**ABOUT THIS EXERCISE**
This exercise requires an exact output of the listing, images omitted.

**DATA FOR THIS EXERCISE**
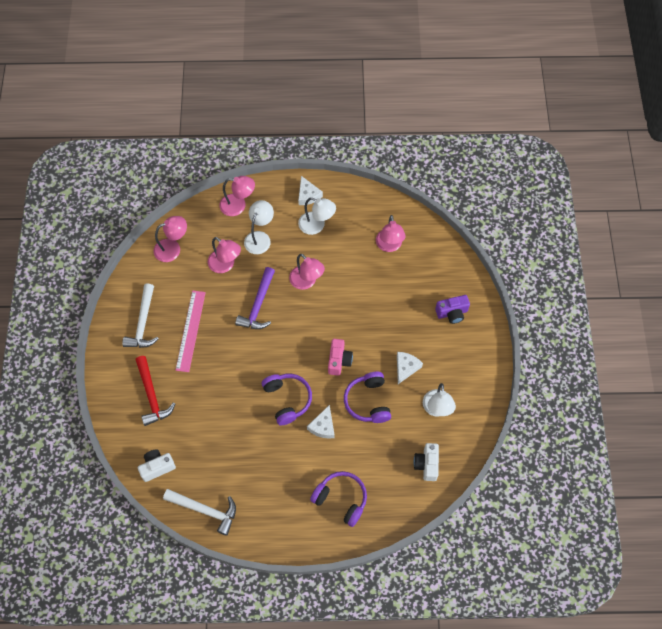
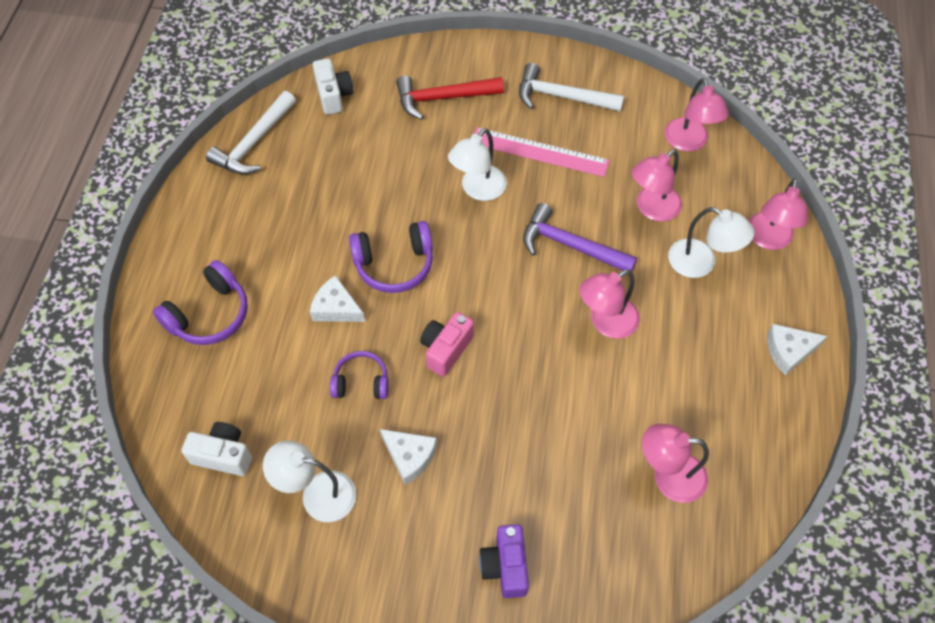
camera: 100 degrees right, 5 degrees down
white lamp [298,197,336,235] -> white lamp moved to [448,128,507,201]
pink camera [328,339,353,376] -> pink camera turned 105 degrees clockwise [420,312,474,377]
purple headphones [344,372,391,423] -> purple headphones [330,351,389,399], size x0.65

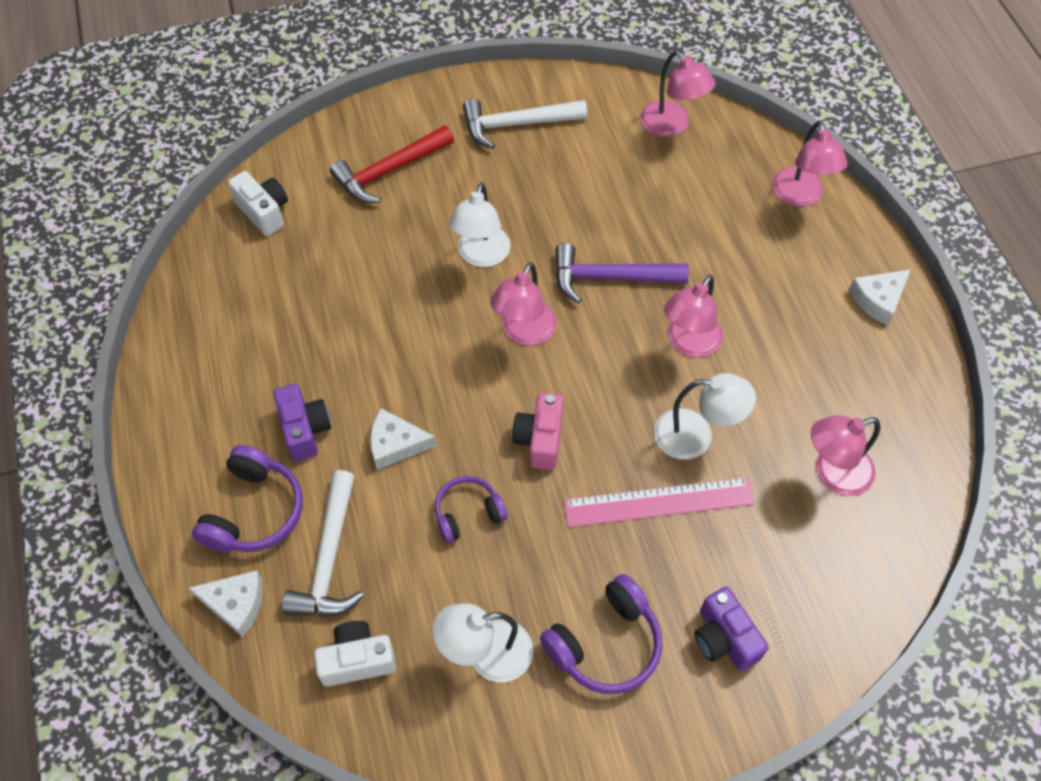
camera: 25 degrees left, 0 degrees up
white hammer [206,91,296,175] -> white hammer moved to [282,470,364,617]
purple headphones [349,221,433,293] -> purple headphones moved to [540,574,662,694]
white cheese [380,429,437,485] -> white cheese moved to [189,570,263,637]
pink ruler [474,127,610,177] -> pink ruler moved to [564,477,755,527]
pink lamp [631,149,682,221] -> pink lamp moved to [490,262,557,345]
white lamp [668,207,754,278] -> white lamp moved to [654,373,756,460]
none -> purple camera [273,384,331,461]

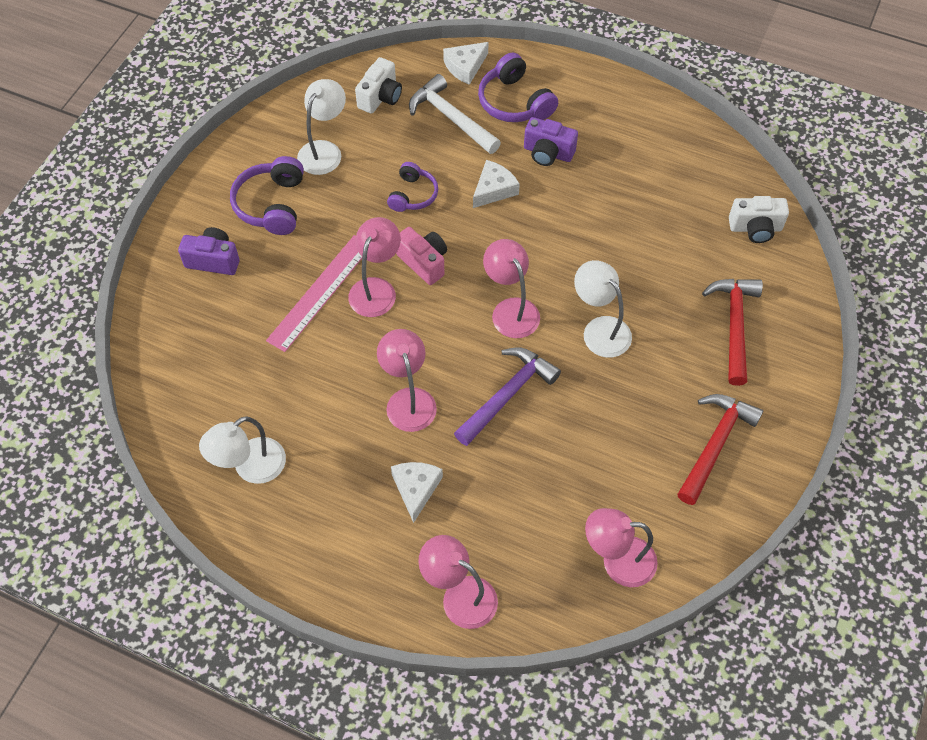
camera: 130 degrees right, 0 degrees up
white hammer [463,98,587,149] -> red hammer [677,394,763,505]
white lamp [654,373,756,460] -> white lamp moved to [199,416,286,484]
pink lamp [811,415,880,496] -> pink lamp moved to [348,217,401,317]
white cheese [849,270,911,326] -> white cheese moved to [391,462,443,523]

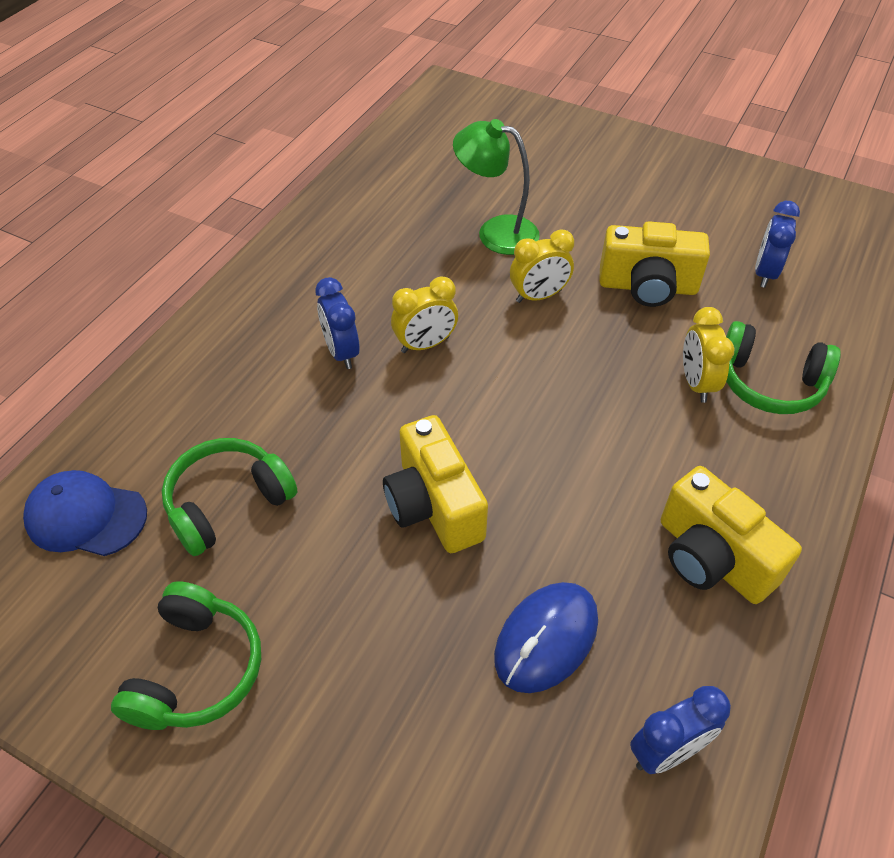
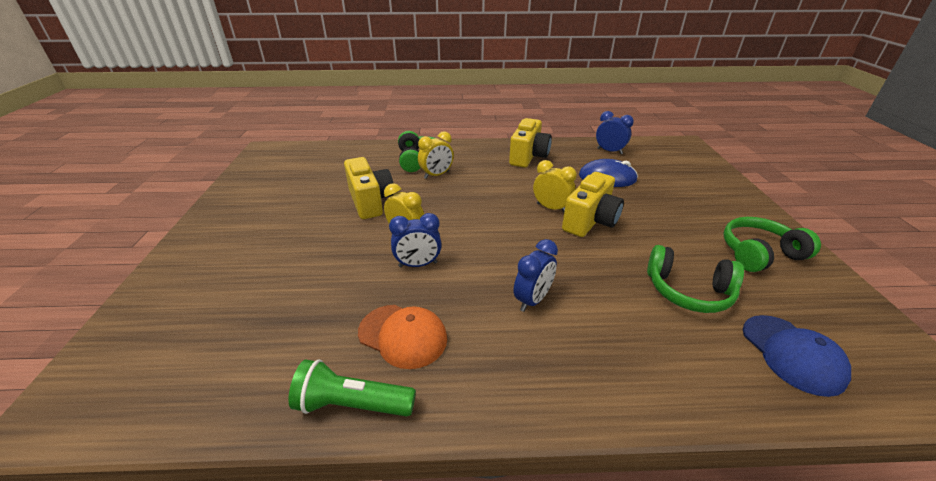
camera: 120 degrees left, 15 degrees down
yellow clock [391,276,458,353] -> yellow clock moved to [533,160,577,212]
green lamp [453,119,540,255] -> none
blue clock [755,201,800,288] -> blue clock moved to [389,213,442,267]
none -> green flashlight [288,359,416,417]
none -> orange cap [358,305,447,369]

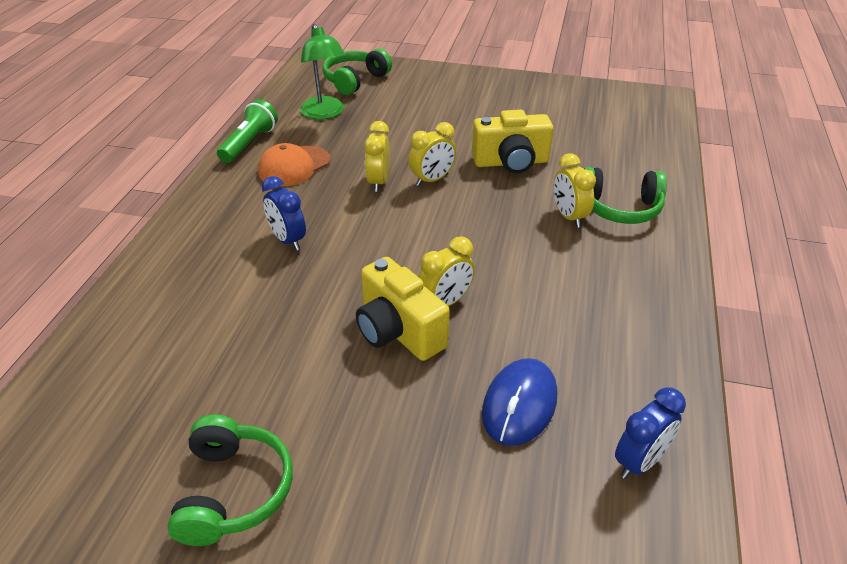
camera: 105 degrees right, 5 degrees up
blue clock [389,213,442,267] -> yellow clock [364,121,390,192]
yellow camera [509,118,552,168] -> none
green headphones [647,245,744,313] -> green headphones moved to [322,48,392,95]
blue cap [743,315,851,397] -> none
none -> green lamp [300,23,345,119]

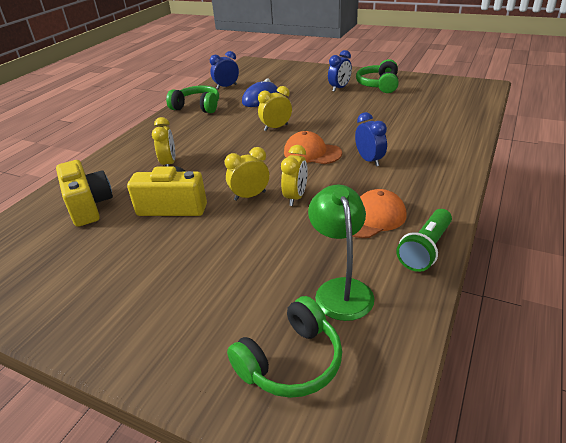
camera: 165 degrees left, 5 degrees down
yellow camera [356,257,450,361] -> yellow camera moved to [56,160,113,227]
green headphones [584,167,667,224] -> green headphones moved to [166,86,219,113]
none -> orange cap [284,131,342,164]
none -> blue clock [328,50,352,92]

**TASK SOLUTION**
camera: 100 degrees right, 5 degrees down
white lamp [298,197,336,235] -> white lamp moved to [448,128,507,201]
pink camera [328,339,353,376] -> pink camera turned 105 degrees clockwise [420,312,474,377]
purple headphones [344,372,391,423] -> purple headphones [330,351,389,399], size x0.65

camera: 25 degrees left, 0 degrees up
white hammer [206,91,296,175] -> white hammer moved to [282,470,364,617]
purple headphones [349,221,433,293] -> purple headphones moved to [540,574,662,694]
white cheese [380,429,437,485] -> white cheese moved to [189,570,263,637]
pink ruler [474,127,610,177] -> pink ruler moved to [564,477,755,527]
pink lamp [631,149,682,221] -> pink lamp moved to [490,262,557,345]
white lamp [668,207,754,278] -> white lamp moved to [654,373,756,460]
none -> purple camera [273,384,331,461]

camera: 130 degrees right, 0 degrees up
white hammer [463,98,587,149] -> red hammer [677,394,763,505]
white lamp [654,373,756,460] -> white lamp moved to [199,416,286,484]
pink lamp [811,415,880,496] -> pink lamp moved to [348,217,401,317]
white cheese [849,270,911,326] -> white cheese moved to [391,462,443,523]

camera: 120 degrees left, 15 degrees down
yellow clock [391,276,458,353] -> yellow clock moved to [533,160,577,212]
green lamp [453,119,540,255] -> none
blue clock [755,201,800,288] -> blue clock moved to [389,213,442,267]
none -> green flashlight [288,359,416,417]
none -> orange cap [358,305,447,369]

camera: 105 degrees right, 5 degrees up
blue clock [389,213,442,267] -> yellow clock [364,121,390,192]
yellow camera [509,118,552,168] -> none
green headphones [647,245,744,313] -> green headphones moved to [322,48,392,95]
blue cap [743,315,851,397] -> none
none -> green lamp [300,23,345,119]

camera: 165 degrees left, 5 degrees down
yellow camera [356,257,450,361] -> yellow camera moved to [56,160,113,227]
green headphones [584,167,667,224] -> green headphones moved to [166,86,219,113]
none -> orange cap [284,131,342,164]
none -> blue clock [328,50,352,92]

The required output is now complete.